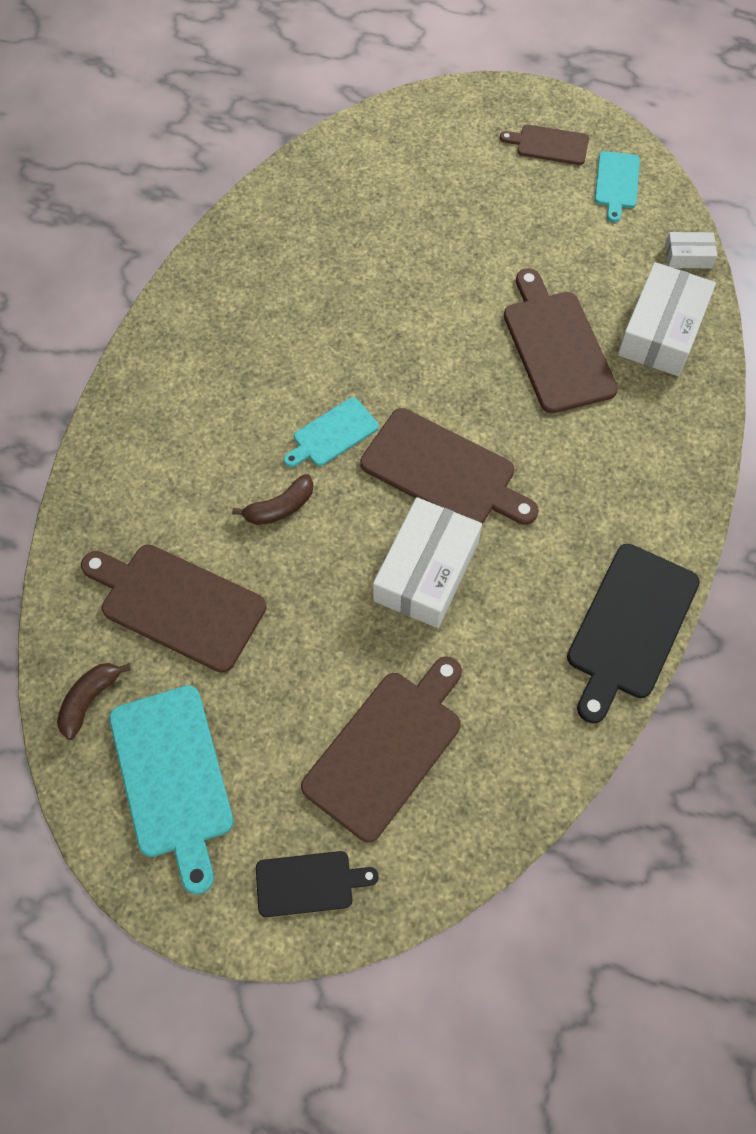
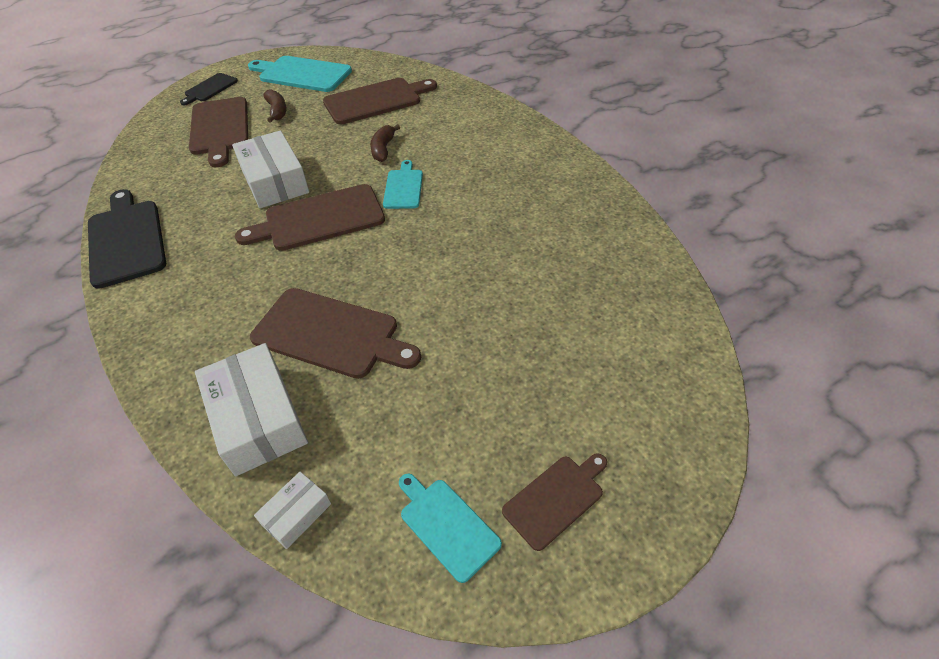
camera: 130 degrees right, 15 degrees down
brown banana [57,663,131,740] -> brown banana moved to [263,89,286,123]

---

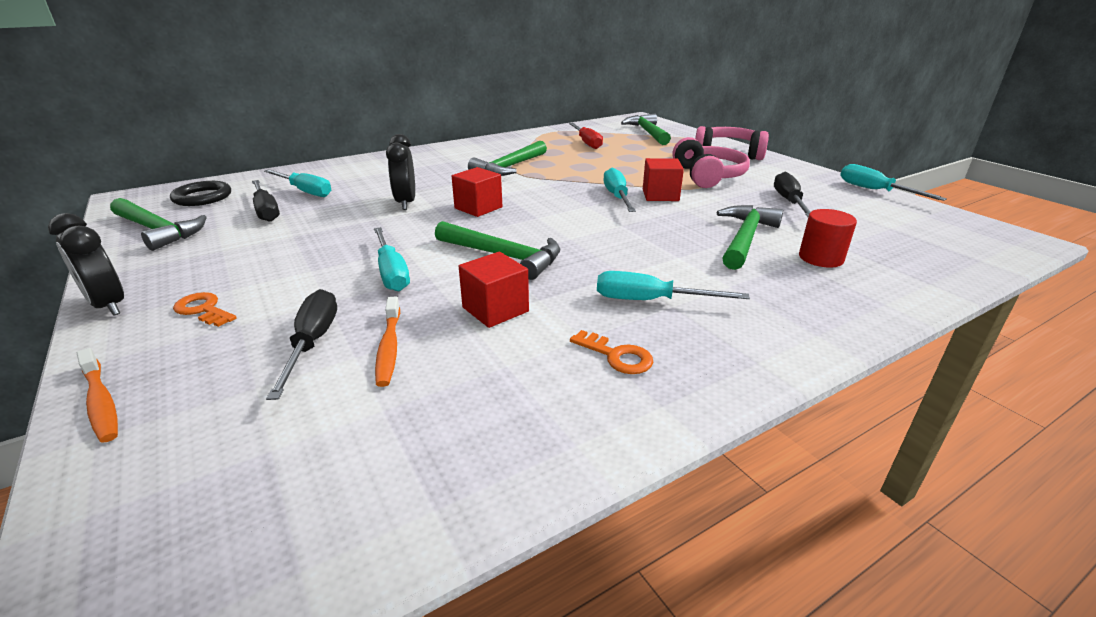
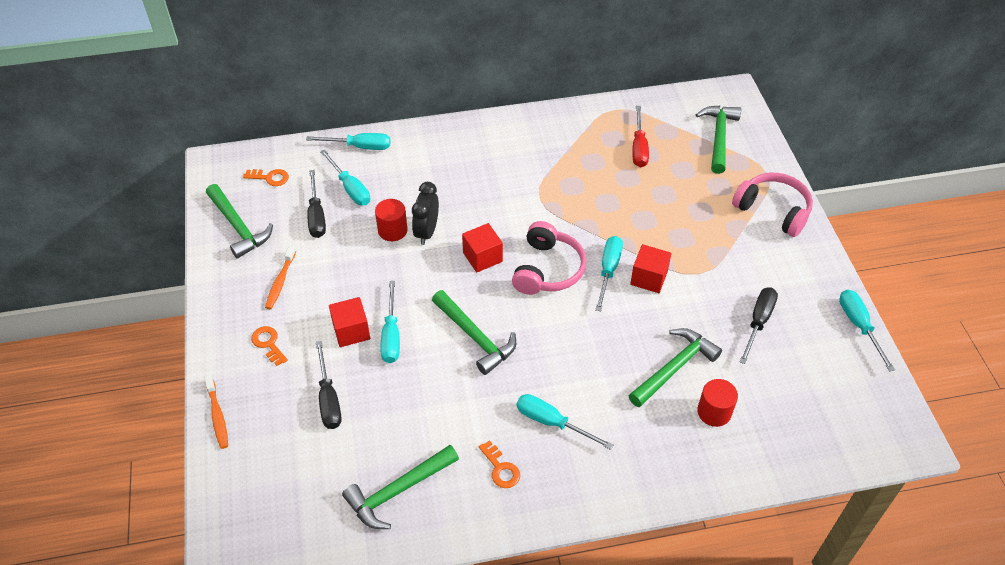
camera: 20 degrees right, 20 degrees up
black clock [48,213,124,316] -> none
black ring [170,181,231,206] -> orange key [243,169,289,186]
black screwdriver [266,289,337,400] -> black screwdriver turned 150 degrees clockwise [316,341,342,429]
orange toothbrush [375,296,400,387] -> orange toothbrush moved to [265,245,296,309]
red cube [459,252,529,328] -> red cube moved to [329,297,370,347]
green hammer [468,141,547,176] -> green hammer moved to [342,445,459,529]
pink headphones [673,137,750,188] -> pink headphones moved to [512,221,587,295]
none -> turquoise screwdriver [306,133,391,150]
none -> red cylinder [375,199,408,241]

Work to be completed:
All lines above from the line with "green hammer [468,141,547,176]" through the line with "none -> red cylinder [375,199,408,241]", both included, are to be set down exactly, with nothing else.

Reply:
green hammer [468,141,547,176] -> green hammer moved to [342,445,459,529]
pink headphones [673,137,750,188] -> pink headphones moved to [512,221,587,295]
none -> turquoise screwdriver [306,133,391,150]
none -> red cylinder [375,199,408,241]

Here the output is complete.